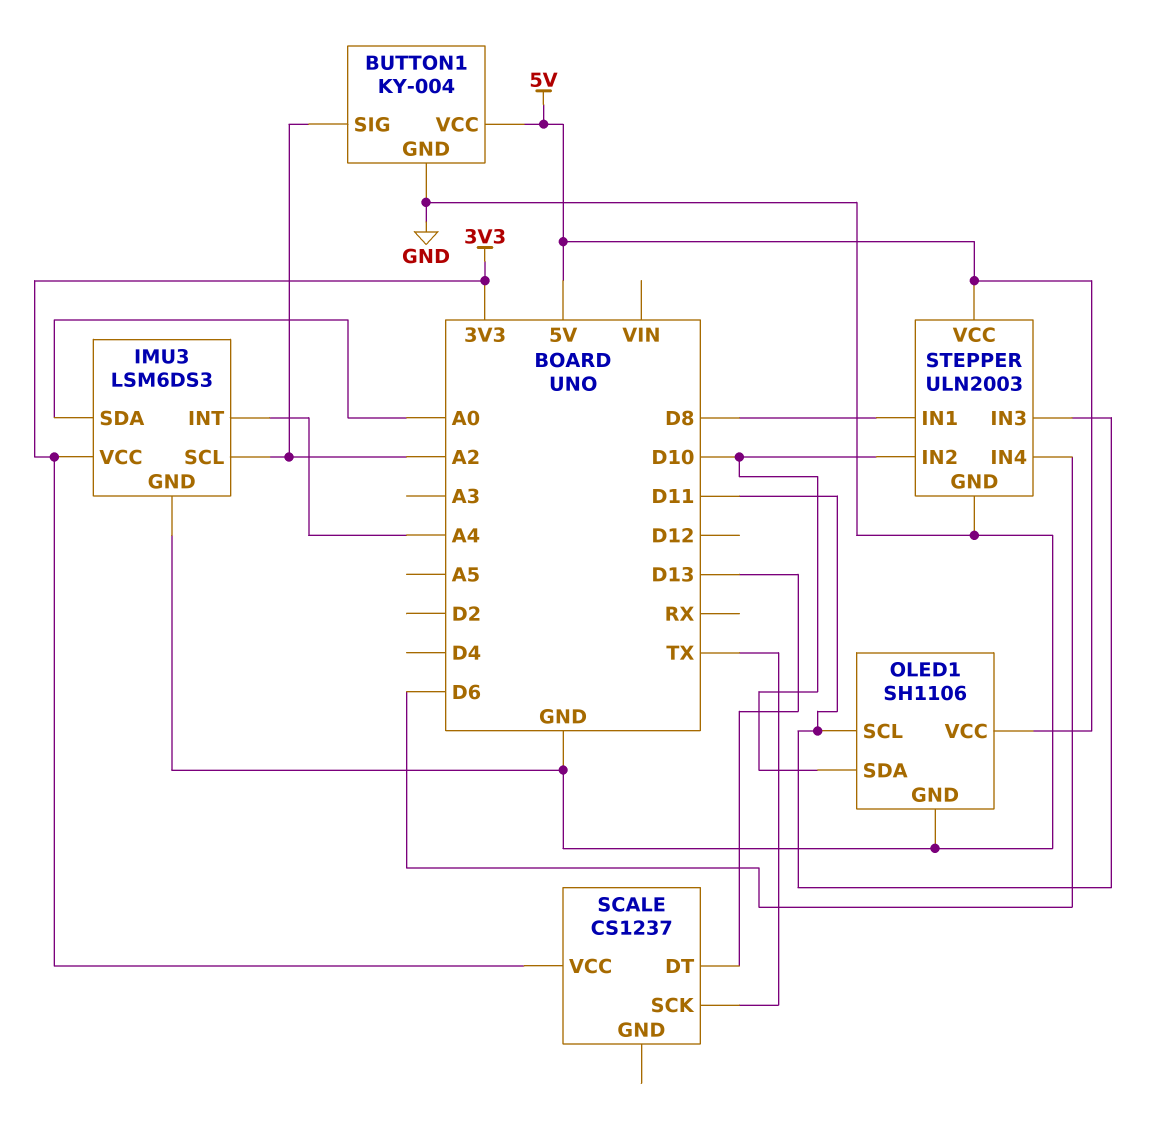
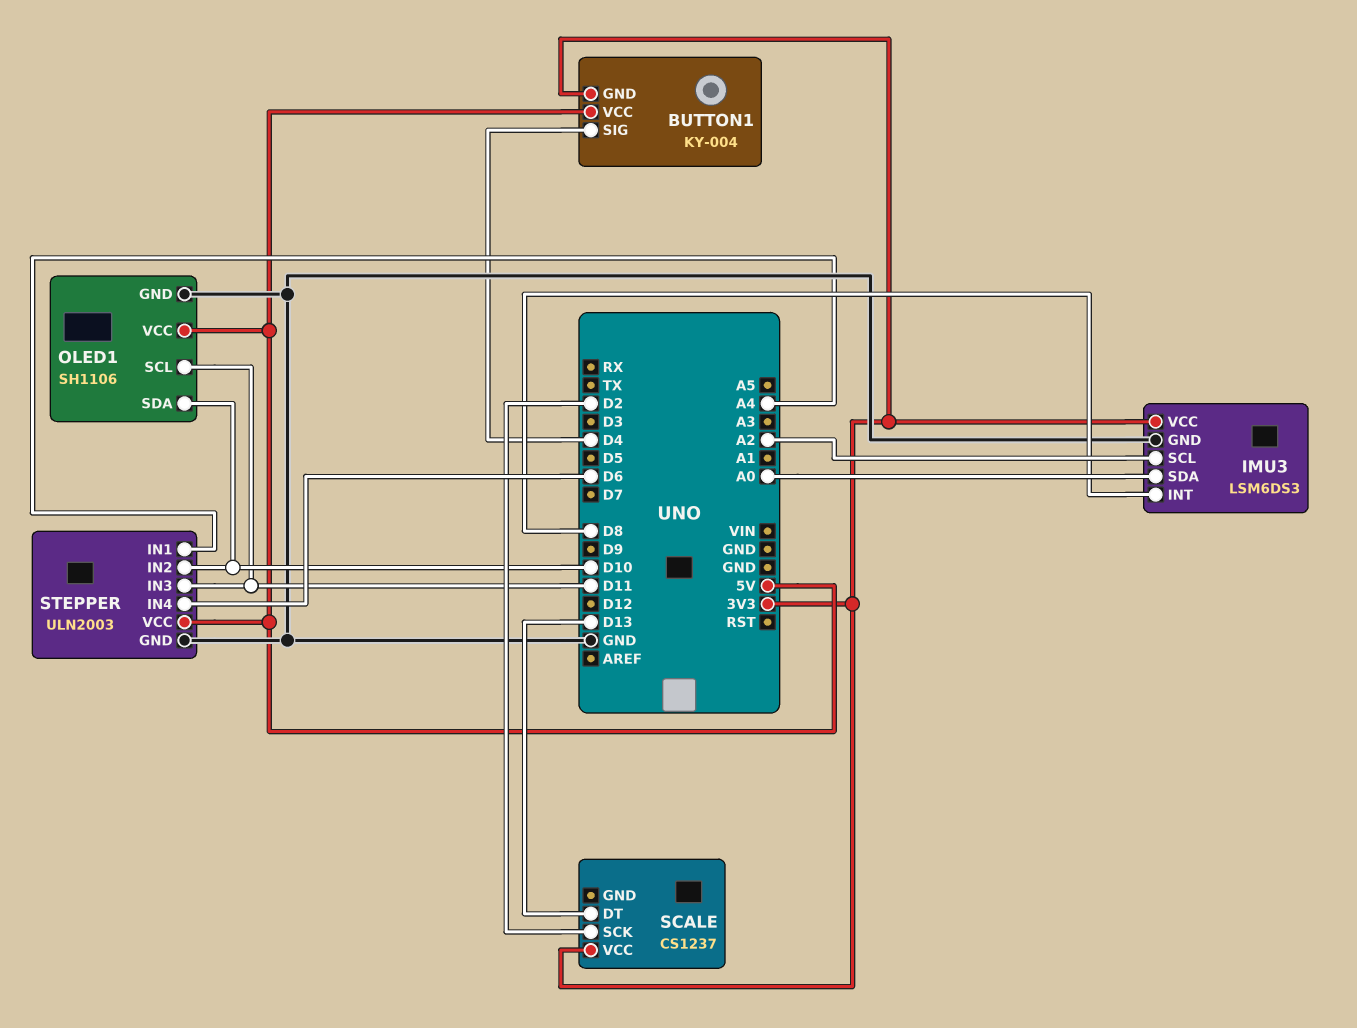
BUTTON1 pin GND: GND -> 3V3
BUTTON1 pin SIG: A2 -> D4
IMU3 pin INT: A4 -> D8
SCALE pin SCK: TX -> D2
STEPPER pin IN1: D8 -> A4

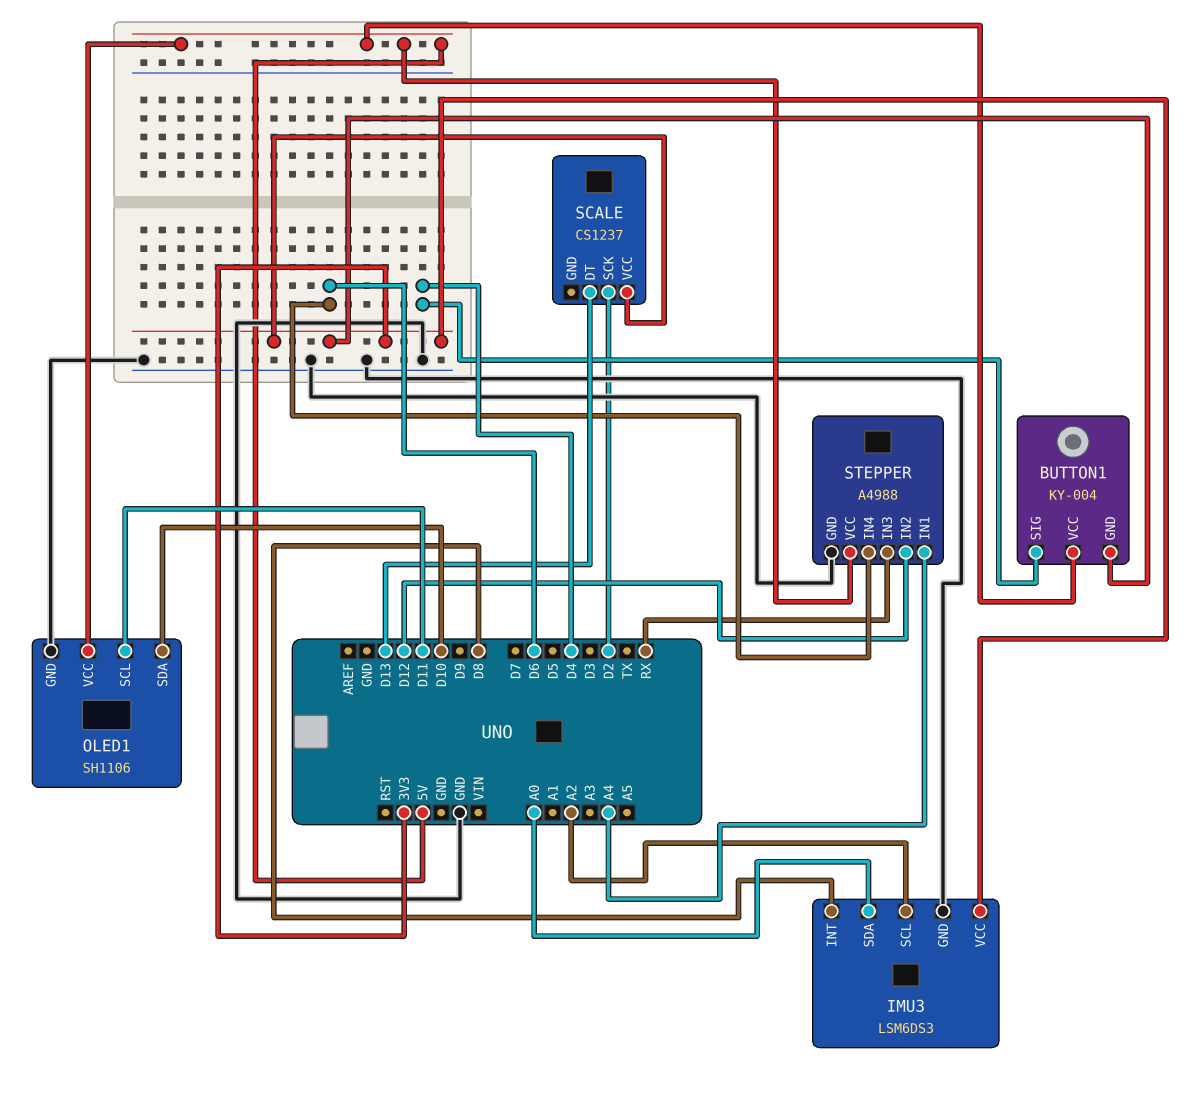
STEPPER: ULN2003 -> A4988
STEPPER pin IN2: D10 -> D12
STEPPER pin IN3: D11 -> RX

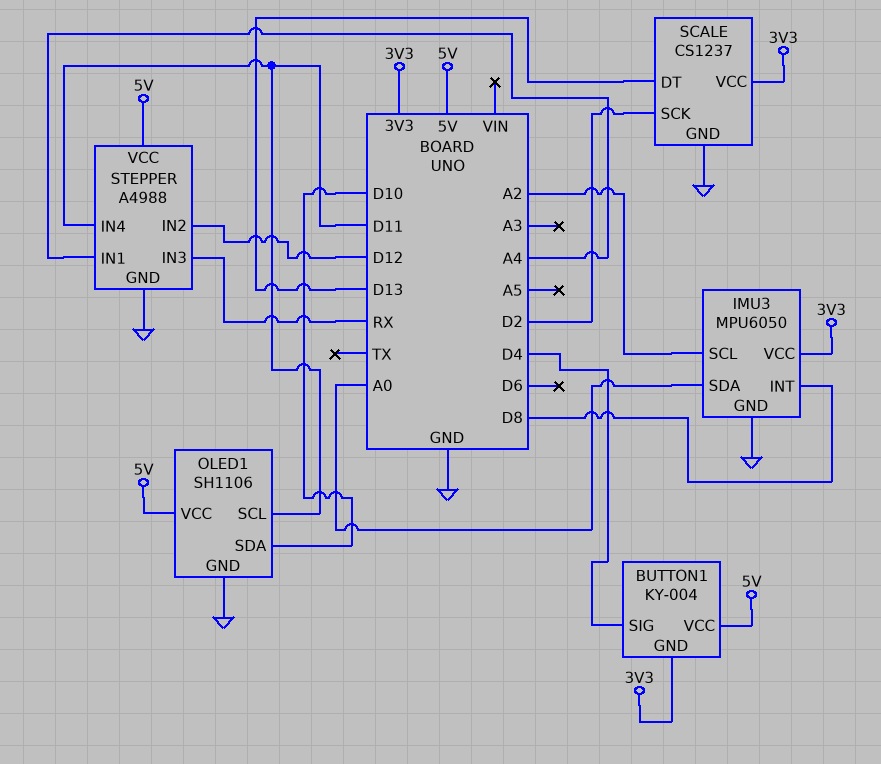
IMU3: LSM6DS3 -> MPU6050
SCALE pin GND: none -> GND
STEPPER pin IN4: D6 -> D11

● **Exercise brief**:
Every line above that holds the string "STEPPER" counts once; give the total and nothing more.

● **Answer**:
5